[Scene comparison data]

+===+

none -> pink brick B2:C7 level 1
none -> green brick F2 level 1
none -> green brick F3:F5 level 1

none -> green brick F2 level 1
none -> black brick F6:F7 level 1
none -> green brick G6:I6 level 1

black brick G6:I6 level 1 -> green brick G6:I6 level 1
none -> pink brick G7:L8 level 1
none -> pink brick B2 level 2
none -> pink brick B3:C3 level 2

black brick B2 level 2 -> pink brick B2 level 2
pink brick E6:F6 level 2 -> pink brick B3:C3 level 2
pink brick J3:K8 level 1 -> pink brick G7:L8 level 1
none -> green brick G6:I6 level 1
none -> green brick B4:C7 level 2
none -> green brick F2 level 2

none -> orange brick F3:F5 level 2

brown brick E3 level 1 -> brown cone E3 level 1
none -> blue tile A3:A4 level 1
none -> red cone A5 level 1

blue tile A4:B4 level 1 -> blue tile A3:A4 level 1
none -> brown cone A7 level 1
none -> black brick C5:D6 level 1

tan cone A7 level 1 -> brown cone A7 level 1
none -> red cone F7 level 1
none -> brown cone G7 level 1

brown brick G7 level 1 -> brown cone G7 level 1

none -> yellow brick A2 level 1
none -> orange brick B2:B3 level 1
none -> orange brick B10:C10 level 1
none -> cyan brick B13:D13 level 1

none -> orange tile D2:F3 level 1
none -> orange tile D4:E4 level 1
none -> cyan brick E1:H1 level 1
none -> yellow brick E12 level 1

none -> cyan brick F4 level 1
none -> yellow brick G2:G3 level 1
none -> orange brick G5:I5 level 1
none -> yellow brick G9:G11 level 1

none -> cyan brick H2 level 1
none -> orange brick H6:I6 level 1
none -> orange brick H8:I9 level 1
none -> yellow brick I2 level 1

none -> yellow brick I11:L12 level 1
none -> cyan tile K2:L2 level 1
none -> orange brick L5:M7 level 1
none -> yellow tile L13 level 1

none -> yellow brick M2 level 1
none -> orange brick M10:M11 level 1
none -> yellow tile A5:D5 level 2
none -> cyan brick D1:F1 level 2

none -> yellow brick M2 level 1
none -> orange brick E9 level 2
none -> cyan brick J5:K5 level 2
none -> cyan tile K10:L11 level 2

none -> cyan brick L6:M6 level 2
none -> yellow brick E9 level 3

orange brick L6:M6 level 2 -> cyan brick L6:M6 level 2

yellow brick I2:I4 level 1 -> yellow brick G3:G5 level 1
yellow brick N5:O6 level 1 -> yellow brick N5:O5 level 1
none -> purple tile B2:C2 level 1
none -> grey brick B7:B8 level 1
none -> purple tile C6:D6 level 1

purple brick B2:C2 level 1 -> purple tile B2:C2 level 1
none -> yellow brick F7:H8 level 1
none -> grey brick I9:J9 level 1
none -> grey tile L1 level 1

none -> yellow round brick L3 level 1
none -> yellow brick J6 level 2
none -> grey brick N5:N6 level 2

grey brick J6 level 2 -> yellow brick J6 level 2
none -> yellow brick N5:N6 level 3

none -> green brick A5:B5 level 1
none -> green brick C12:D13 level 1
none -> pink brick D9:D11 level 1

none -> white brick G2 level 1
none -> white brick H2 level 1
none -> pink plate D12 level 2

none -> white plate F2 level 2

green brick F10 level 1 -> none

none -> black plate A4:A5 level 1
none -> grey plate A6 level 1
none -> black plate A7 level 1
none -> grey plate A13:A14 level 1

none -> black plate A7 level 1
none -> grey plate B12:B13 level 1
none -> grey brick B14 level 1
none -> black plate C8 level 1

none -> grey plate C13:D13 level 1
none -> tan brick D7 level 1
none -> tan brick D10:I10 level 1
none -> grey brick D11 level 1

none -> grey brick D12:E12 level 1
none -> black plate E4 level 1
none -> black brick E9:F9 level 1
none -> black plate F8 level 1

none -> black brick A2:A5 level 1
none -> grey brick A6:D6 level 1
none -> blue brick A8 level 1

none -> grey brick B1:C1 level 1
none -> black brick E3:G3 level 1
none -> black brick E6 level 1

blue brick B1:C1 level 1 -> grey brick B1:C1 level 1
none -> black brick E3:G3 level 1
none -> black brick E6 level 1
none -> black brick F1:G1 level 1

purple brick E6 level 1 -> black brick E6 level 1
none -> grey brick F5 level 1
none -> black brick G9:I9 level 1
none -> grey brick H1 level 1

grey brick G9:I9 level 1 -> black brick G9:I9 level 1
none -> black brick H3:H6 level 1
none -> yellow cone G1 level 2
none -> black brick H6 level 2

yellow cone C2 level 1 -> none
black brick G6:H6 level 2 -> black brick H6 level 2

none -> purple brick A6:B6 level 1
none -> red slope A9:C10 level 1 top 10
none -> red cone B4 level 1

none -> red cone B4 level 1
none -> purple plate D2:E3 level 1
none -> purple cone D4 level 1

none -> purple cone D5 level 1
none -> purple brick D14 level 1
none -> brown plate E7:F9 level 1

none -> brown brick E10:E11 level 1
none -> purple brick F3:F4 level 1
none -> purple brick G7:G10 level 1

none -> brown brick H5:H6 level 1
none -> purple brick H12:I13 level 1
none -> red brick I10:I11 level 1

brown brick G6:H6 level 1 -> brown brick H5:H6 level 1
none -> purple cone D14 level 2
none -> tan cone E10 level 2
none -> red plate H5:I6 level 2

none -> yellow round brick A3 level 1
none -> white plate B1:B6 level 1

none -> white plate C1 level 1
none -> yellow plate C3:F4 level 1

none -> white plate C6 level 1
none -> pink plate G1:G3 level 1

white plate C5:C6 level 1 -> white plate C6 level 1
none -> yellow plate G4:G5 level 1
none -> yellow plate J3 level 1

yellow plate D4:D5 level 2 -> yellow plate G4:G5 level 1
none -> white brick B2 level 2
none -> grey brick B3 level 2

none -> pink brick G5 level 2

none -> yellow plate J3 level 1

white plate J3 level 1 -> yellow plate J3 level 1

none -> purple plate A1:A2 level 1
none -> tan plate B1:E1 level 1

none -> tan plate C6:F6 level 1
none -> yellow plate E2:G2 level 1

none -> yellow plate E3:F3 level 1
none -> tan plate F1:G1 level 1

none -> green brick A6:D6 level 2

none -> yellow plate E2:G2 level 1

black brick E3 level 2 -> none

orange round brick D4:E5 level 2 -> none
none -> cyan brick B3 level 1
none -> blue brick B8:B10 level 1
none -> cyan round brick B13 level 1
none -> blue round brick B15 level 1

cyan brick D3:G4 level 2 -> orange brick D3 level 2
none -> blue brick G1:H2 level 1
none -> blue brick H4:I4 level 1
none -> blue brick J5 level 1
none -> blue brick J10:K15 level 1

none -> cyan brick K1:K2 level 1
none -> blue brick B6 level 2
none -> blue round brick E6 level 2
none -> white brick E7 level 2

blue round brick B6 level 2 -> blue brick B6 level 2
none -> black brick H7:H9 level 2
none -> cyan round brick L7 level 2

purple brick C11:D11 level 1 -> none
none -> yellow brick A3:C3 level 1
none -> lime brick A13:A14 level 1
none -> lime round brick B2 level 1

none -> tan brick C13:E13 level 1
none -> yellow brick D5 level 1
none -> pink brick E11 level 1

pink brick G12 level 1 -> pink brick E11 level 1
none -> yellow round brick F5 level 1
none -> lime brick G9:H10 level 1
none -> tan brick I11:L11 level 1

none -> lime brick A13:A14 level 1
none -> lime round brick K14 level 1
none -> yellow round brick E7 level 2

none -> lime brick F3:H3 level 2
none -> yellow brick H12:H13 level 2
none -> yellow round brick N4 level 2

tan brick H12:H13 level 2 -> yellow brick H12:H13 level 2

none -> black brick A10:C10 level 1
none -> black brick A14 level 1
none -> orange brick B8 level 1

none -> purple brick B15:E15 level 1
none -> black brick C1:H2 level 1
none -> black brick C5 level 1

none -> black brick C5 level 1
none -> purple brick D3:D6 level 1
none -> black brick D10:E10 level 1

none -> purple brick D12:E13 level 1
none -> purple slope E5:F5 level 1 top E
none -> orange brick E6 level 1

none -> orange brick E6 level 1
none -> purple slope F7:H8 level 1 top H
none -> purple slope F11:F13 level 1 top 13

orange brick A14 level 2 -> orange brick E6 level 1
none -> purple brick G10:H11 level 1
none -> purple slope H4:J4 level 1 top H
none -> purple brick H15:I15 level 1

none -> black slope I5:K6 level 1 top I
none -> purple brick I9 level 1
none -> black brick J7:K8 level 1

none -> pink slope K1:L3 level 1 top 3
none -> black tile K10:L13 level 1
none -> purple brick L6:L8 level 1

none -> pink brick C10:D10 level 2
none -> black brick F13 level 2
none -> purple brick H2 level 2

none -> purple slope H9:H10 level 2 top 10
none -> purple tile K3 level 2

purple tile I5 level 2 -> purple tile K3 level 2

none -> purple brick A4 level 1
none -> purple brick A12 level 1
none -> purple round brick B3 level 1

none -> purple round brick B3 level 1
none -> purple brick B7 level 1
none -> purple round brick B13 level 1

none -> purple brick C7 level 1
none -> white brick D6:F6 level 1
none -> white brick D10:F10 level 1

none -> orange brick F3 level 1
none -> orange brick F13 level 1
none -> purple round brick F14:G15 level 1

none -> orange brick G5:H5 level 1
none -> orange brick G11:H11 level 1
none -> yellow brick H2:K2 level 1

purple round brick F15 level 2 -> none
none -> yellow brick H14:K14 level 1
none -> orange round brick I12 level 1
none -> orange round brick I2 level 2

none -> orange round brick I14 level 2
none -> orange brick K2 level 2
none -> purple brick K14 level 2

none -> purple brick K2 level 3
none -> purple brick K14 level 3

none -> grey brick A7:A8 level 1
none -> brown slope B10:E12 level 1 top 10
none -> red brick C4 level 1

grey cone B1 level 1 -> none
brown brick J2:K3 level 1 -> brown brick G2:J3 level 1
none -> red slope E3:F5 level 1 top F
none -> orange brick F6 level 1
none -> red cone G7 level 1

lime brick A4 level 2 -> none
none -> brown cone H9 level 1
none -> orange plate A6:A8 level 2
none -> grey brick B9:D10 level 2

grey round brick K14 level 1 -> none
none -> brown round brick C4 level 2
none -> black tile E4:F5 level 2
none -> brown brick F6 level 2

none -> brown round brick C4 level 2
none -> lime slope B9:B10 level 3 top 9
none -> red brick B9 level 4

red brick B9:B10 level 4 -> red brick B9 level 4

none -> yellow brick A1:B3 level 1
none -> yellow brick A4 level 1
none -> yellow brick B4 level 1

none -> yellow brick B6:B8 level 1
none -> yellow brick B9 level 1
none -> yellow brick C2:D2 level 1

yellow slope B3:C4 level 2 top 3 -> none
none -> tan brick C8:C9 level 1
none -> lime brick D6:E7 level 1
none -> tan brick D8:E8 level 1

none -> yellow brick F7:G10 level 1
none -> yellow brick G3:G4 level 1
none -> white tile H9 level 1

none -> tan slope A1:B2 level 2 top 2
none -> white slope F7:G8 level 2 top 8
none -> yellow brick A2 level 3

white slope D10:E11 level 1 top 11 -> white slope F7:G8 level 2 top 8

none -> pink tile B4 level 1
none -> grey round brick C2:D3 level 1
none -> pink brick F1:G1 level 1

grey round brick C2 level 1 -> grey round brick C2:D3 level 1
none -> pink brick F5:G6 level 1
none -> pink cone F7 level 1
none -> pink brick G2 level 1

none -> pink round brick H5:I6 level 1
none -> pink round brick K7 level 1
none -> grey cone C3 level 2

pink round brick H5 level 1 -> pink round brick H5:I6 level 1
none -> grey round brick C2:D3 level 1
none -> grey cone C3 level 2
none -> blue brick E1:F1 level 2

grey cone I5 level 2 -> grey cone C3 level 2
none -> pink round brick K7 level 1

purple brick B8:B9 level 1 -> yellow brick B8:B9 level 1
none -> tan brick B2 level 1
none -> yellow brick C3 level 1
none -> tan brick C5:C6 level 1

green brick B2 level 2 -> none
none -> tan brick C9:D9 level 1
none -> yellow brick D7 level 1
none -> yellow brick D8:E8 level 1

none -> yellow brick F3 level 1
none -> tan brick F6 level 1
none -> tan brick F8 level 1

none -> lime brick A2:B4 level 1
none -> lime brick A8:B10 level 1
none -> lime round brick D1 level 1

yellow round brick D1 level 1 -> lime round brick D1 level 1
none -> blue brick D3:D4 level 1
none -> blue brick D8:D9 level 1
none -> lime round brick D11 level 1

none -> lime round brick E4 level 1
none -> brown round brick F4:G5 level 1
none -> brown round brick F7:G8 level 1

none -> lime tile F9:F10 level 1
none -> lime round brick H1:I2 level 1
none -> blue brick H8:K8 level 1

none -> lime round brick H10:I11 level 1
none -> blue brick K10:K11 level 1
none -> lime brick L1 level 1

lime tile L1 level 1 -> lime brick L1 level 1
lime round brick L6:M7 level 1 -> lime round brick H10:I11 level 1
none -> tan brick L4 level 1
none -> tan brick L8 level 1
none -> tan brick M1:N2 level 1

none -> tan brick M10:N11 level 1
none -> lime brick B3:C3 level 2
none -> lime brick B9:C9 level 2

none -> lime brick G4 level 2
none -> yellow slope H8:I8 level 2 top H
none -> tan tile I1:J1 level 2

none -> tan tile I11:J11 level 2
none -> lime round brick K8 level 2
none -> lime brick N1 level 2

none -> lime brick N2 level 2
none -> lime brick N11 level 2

+===+

* TASK GOAL *
Write down exactly the span of lines above from the one containing "none -> purple brick H12:I13 level 1" to the one containing "none -> white plate B1:B6 level 1", both ends included.

* WRITTEN RESPONSE *
none -> purple brick H12:I13 level 1
none -> red brick I10:I11 level 1

brown brick G6:H6 level 1 -> brown brick H5:H6 level 1
none -> purple cone D14 level 2
none -> tan cone E10 level 2
none -> red plate H5:I6 level 2

none -> yellow round brick A3 level 1
none -> white plate B1:B6 level 1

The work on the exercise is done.